Excerpted data —
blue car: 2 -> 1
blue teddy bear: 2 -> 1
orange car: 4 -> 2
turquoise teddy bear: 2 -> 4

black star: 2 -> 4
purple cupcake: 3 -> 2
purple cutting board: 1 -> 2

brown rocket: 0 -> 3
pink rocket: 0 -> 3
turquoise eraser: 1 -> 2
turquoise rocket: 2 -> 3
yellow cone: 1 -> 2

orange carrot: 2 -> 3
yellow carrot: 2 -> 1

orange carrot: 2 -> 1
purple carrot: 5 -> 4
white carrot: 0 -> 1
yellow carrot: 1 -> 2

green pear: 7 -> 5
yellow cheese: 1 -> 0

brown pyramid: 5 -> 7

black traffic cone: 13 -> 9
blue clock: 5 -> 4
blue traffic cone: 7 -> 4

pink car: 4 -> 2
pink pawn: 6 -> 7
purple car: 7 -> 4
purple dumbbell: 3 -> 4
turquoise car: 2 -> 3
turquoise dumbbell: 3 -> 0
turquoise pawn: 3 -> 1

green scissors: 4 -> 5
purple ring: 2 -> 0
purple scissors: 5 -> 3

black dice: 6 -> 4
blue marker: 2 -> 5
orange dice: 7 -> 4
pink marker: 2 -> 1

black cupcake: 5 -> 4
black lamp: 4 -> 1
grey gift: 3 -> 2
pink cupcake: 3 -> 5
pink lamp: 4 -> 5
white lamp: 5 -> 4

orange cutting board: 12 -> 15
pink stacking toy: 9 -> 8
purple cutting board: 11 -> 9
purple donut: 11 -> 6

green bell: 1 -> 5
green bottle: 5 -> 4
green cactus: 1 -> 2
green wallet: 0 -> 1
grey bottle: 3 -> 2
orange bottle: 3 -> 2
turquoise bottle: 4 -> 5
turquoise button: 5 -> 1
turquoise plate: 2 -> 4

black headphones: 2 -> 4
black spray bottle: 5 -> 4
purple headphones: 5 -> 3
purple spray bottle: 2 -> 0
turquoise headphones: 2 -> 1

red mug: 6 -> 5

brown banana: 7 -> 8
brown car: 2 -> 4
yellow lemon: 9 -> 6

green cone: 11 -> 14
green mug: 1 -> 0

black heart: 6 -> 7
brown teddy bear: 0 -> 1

What to do — Scan the listing above for the line that has "brown rocket: 0 -> 3", then copy exactly from that line through the line that has "blue clock: 5 -> 4".

Expected output —
brown rocket: 0 -> 3
pink rocket: 0 -> 3
turquoise eraser: 1 -> 2
turquoise rocket: 2 -> 3
yellow cone: 1 -> 2

orange carrot: 2 -> 3
yellow carrot: 2 -> 1

orange carrot: 2 -> 1
purple carrot: 5 -> 4
white carrot: 0 -> 1
yellow carrot: 1 -> 2

green pear: 7 -> 5
yellow cheese: 1 -> 0

brown pyramid: 5 -> 7

black traffic cone: 13 -> 9
blue clock: 5 -> 4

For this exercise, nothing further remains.